* _Task requirements_
Print exactly what the entries say, line by line, from the first line down to the one with "Bordia Orders: [667,452,857,634]", inclusive.

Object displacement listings
────────────────────────────────────────

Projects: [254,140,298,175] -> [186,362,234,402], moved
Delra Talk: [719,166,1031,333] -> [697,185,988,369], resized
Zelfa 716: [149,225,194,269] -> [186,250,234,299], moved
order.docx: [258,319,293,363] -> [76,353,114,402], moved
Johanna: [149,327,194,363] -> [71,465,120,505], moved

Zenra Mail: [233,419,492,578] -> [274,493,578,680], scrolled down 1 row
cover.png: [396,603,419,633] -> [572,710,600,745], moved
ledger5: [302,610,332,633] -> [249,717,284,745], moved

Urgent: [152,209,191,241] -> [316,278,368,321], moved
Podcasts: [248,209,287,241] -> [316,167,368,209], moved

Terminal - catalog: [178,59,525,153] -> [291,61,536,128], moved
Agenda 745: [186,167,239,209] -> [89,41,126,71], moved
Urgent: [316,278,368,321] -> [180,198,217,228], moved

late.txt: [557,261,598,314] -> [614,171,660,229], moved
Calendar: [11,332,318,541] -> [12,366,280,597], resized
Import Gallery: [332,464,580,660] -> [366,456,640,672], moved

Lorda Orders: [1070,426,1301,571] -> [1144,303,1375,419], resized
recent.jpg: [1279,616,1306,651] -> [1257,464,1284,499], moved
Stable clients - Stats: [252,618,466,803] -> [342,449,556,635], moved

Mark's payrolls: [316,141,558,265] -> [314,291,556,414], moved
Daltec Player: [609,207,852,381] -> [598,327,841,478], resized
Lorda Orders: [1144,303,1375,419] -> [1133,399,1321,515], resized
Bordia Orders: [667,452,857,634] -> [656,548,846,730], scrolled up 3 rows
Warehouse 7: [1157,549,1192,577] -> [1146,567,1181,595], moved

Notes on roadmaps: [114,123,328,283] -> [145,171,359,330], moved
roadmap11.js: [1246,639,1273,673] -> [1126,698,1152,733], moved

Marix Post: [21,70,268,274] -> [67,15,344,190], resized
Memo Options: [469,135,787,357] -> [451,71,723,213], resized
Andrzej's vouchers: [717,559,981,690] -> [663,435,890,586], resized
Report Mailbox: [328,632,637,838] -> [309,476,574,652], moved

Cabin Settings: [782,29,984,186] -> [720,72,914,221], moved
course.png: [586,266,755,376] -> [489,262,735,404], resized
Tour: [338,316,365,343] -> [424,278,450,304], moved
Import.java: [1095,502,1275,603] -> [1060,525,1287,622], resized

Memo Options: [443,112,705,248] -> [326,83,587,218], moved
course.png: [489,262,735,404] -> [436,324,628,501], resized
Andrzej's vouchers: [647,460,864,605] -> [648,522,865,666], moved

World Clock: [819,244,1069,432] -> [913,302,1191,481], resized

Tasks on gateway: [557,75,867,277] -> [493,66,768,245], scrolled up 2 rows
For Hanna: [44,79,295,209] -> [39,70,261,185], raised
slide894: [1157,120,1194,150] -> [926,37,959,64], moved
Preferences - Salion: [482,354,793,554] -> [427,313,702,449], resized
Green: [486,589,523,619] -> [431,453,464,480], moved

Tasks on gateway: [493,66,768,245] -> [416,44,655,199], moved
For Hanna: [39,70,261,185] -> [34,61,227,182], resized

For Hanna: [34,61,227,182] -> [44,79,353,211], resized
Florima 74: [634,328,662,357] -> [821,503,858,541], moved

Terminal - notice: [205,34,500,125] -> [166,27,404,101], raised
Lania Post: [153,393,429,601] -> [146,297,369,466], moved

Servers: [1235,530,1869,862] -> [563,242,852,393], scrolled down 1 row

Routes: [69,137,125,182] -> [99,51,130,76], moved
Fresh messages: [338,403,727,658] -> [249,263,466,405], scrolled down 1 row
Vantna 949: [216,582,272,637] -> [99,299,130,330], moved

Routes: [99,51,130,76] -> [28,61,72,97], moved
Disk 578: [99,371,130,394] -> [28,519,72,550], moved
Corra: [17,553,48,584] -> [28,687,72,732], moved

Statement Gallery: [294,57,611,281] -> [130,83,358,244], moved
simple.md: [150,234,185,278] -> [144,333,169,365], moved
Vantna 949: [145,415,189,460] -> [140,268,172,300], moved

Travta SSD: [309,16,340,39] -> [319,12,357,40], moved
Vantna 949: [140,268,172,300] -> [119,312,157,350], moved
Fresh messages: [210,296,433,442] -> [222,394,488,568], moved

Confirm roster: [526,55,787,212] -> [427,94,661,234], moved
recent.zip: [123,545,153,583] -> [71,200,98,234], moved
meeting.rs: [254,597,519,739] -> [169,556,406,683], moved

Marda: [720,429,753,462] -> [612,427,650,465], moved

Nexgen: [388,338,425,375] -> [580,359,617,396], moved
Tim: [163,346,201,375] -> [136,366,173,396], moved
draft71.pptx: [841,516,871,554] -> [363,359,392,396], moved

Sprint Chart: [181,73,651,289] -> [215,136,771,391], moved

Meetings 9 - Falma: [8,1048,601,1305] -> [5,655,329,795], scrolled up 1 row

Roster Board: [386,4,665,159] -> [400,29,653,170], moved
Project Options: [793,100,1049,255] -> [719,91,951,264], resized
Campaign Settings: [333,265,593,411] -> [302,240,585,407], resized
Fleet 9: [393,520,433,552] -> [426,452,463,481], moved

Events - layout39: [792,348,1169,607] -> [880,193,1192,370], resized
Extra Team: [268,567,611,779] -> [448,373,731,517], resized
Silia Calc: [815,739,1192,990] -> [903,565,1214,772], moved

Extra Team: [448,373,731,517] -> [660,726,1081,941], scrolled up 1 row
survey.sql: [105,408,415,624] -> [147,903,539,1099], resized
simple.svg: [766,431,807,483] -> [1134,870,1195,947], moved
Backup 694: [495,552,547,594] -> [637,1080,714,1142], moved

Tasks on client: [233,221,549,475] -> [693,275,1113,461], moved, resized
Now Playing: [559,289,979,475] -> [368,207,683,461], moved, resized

────────────────────────────────────────

* _Answer section_
Projects: [254,140,298,175] -> [186,362,234,402], moved
Delra Talk: [719,166,1031,333] -> [697,185,988,369], resized
Zelfa 716: [149,225,194,269] -> [186,250,234,299], moved
order.docx: [258,319,293,363] -> [76,353,114,402], moved
Johanna: [149,327,194,363] -> [71,465,120,505], moved

Zenra Mail: [233,419,492,578] -> [274,493,578,680], scrolled down 1 row
cover.png: [396,603,419,633] -> [572,710,600,745], moved
ledger5: [302,610,332,633] -> [249,717,284,745], moved

Urgent: [152,209,191,241] -> [316,278,368,321], moved
Podcasts: [248,209,287,241] -> [316,167,368,209], moved

Terminal - catalog: [178,59,525,153] -> [291,61,536,128], moved
Agenda 745: [186,167,239,209] -> [89,41,126,71], moved
Urgent: [316,278,368,321] -> [180,198,217,228], moved

late.txt: [557,261,598,314] -> [614,171,660,229], moved
Calendar: [11,332,318,541] -> [12,366,280,597], resized
Import Gallery: [332,464,580,660] -> [366,456,640,672], moved

Lorda Orders: [1070,426,1301,571] -> [1144,303,1375,419], resized
recent.jpg: [1279,616,1306,651] -> [1257,464,1284,499], moved
Stable clients - Stats: [252,618,466,803] -> [342,449,556,635], moved

Mark's payrolls: [316,141,558,265] -> [314,291,556,414], moved
Daltec Player: [609,207,852,381] -> [598,327,841,478], resized
Lorda Orders: [1144,303,1375,419] -> [1133,399,1321,515], resized
Bordia Orders: [667,452,857,634] -> [656,548,846,730], scrolled up 3 rows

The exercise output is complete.